#### [WORK REQUEST]
Everything from the line containing "(185, 344) = (222, 249): white" through the last line of the records must be returned verbatim, and nothing outside that range.

#### [STUDY MATERIAL]
§

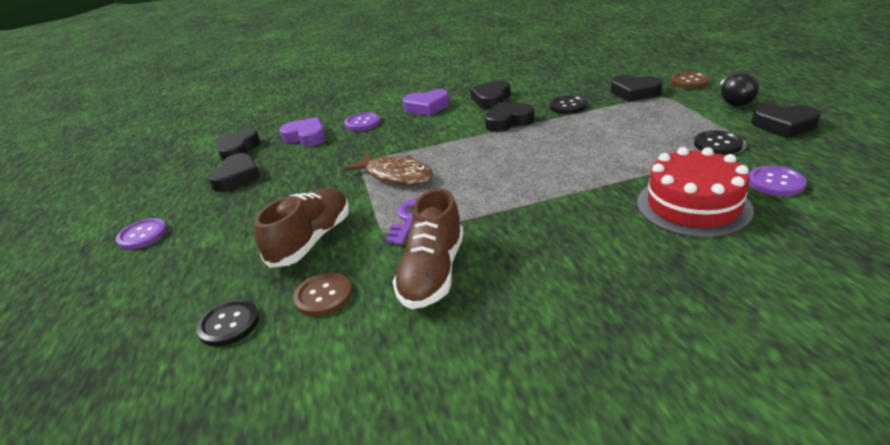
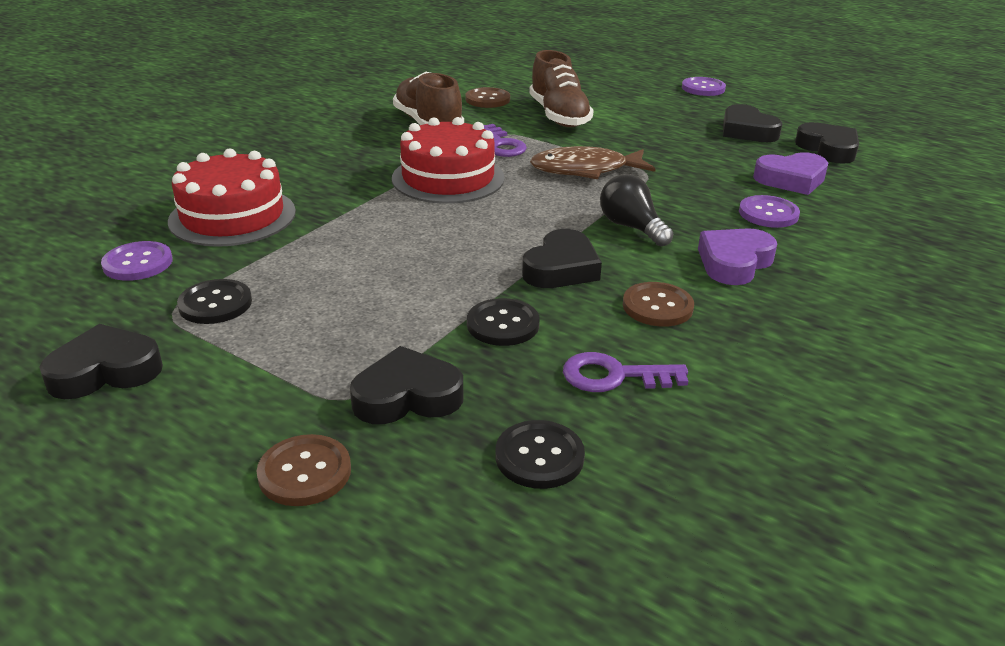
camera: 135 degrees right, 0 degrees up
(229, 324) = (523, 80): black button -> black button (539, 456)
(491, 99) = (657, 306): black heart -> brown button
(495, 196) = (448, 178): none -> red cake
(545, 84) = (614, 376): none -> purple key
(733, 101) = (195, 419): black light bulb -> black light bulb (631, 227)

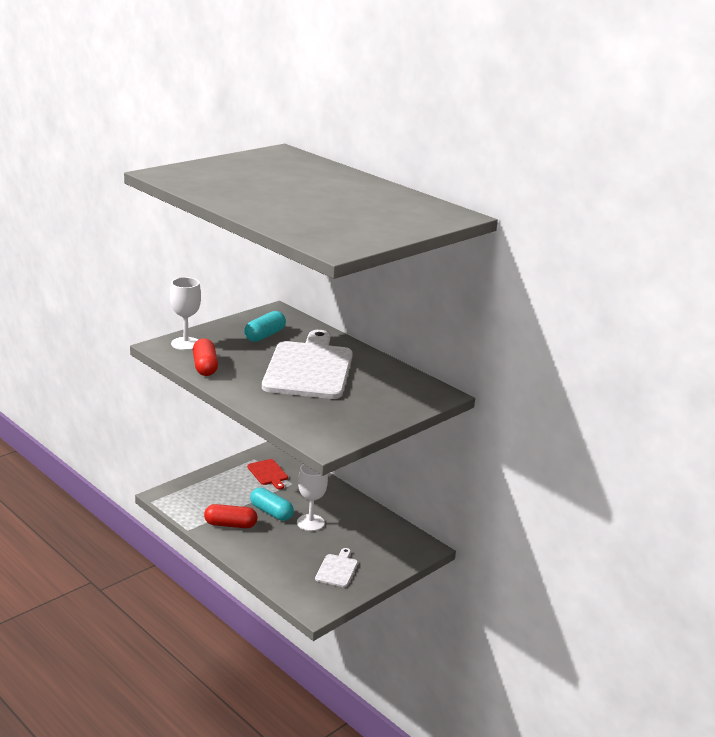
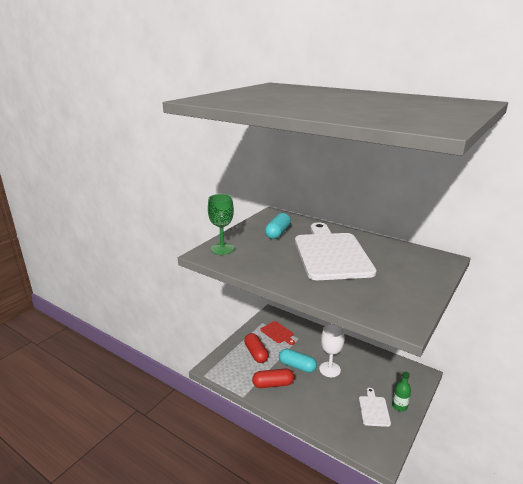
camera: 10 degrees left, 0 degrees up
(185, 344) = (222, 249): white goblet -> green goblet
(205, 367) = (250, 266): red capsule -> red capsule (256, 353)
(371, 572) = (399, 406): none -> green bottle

§

#### [REPLY]
(185, 344) = (222, 249): white goblet -> green goblet
(205, 367) = (250, 266): red capsule -> red capsule (256, 353)
(371, 572) = (399, 406): none -> green bottle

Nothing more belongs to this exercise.